YOUR ASSIGNMENT → Scan the listing below for "lamp", then report every line that has it.

INPUT FOR THIS TASK →
* * * *

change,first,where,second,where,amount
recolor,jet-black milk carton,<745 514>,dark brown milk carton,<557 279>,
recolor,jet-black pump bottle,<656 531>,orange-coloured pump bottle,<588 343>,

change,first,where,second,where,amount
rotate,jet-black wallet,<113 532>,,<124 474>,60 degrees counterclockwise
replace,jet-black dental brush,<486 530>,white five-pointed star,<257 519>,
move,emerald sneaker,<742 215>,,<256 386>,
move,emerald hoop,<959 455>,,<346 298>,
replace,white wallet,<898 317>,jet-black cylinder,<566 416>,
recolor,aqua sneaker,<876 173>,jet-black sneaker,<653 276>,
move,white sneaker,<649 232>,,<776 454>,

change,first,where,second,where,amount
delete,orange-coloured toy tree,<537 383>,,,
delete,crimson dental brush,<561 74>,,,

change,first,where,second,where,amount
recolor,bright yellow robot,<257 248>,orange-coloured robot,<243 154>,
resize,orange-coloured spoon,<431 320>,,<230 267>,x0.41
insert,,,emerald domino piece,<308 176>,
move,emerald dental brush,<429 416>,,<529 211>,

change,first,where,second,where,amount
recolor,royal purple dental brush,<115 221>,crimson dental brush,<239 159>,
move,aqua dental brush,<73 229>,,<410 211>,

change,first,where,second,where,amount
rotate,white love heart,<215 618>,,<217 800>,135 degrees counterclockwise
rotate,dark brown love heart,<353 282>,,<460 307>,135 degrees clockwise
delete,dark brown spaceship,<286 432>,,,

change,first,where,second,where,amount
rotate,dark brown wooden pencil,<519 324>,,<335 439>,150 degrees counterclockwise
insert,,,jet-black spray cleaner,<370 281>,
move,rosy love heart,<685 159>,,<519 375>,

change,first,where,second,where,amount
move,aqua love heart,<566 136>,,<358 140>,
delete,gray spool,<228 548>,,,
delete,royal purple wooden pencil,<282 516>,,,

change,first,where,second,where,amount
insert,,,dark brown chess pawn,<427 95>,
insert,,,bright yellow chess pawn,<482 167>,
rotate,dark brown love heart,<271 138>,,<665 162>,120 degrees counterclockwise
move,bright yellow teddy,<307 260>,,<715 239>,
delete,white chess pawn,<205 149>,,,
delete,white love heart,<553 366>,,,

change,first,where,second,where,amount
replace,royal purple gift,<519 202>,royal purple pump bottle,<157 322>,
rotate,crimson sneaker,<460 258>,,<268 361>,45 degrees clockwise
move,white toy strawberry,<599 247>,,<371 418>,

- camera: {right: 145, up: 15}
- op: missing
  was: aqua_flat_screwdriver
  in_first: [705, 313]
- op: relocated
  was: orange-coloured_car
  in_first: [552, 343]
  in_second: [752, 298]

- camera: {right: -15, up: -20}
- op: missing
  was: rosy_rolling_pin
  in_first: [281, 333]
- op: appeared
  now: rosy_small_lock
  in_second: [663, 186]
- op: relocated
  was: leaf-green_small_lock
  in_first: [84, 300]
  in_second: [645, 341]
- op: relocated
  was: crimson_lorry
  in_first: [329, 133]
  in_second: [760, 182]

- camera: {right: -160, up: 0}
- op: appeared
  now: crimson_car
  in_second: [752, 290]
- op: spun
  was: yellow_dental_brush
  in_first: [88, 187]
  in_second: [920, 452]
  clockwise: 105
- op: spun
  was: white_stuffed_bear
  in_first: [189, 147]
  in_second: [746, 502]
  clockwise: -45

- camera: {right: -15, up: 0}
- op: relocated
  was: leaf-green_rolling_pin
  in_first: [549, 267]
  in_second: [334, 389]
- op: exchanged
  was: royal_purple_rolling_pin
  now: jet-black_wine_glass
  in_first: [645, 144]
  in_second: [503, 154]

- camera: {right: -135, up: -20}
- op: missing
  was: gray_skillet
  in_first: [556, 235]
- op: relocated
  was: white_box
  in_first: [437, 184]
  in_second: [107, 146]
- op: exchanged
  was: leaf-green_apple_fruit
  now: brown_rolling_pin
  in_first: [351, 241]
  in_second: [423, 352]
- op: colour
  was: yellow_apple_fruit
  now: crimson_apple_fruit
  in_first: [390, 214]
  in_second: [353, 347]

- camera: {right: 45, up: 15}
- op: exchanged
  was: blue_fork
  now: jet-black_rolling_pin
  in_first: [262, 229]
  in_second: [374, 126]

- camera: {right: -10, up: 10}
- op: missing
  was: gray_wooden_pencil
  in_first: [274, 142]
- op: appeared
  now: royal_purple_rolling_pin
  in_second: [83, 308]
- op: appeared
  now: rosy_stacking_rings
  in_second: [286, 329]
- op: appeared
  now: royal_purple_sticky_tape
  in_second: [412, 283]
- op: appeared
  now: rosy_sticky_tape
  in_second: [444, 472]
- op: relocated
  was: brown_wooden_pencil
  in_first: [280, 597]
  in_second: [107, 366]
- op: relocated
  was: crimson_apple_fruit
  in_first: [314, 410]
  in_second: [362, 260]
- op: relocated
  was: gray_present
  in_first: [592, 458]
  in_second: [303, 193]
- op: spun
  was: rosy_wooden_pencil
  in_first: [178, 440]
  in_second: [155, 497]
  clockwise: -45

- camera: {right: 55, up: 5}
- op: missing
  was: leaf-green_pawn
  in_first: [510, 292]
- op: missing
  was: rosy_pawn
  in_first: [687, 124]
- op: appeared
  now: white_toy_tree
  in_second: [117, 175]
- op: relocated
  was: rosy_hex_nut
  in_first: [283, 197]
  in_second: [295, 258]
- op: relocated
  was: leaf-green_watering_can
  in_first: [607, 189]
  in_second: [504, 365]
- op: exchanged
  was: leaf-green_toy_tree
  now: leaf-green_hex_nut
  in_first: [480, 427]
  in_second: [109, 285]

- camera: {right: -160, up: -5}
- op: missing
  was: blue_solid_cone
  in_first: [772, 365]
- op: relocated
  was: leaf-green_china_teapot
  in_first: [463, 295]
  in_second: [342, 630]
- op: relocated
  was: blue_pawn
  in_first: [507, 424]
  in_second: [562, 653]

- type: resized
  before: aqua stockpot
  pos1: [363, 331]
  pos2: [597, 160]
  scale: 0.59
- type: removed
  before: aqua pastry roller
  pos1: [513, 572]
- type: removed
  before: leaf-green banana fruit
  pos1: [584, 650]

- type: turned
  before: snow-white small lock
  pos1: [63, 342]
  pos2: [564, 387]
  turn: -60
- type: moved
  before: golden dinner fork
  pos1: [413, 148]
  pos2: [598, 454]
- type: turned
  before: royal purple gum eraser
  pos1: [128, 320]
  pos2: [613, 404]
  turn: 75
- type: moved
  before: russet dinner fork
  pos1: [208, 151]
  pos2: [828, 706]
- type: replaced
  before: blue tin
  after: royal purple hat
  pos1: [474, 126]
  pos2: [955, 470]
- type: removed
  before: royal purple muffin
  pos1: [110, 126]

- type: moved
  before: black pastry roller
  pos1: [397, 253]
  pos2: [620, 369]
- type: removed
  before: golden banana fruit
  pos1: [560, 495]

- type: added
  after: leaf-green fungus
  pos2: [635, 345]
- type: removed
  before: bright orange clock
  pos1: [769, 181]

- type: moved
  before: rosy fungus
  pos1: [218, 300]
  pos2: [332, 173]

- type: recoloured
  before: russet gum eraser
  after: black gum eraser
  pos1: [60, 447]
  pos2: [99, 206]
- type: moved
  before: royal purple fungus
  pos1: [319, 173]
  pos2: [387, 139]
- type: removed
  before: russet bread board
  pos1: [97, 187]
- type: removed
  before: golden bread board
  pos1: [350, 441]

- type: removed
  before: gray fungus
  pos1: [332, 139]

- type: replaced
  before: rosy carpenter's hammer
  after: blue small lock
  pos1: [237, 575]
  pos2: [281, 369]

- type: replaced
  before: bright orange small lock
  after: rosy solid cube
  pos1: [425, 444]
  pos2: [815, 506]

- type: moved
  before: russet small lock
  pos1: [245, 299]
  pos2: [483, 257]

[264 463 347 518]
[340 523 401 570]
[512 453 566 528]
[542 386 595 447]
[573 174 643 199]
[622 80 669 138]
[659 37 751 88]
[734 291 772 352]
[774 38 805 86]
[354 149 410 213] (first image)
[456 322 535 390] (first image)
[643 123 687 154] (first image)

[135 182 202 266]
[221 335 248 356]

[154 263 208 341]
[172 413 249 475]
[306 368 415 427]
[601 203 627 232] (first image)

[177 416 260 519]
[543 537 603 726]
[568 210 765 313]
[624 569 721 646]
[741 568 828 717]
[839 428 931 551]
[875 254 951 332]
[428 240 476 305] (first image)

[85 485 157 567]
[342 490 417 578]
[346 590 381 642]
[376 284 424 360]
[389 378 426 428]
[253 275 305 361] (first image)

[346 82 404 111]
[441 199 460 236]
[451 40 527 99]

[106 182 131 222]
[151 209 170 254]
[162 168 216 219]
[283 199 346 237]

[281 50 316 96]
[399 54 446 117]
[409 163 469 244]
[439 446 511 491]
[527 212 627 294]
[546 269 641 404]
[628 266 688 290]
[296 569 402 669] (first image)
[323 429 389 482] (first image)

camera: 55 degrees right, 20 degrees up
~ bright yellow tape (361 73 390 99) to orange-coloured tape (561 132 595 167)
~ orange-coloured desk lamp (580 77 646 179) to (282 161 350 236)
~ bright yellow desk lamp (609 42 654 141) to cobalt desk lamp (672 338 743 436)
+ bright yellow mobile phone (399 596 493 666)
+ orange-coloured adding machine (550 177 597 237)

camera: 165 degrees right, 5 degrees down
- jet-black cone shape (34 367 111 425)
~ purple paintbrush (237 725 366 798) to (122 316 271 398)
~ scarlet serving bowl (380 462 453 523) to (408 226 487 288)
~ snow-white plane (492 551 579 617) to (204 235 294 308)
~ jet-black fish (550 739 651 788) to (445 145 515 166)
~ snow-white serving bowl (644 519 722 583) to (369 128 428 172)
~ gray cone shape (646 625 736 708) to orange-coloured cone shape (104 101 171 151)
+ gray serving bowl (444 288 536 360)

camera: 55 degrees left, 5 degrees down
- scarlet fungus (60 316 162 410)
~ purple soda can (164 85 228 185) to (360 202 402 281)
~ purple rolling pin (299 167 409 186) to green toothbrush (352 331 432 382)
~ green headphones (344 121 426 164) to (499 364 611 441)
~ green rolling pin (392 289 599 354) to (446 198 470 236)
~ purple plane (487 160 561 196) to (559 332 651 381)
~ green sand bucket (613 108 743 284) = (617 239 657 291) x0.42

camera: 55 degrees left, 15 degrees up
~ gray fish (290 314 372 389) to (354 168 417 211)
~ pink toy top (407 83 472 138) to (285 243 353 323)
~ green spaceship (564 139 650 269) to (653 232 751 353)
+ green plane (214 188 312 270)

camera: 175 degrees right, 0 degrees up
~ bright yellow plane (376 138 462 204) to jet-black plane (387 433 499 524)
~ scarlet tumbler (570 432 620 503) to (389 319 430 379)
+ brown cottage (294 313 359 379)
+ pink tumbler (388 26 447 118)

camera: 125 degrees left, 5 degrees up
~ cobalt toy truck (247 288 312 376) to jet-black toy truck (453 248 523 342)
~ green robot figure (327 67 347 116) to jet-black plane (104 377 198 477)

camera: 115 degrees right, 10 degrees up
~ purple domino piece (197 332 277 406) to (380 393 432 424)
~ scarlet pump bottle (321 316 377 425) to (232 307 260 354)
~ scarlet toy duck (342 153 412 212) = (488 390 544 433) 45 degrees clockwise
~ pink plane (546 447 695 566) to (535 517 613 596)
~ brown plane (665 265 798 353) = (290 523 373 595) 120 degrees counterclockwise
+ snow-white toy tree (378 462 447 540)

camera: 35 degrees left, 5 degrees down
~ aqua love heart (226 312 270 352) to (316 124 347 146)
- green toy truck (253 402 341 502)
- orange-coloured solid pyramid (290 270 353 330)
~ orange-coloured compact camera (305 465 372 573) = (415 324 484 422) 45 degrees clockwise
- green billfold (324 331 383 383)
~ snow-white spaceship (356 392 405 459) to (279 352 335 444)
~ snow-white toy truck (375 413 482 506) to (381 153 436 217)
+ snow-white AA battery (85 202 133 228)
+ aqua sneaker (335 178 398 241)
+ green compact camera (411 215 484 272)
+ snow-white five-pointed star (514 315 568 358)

* * * *

YOUR RESPONSE →
~ orange-coloured desk lamp (580 77 646 179) to (282 161 350 236)
~ bright yellow desk lamp (609 42 654 141) to cobalt desk lamp (672 338 743 436)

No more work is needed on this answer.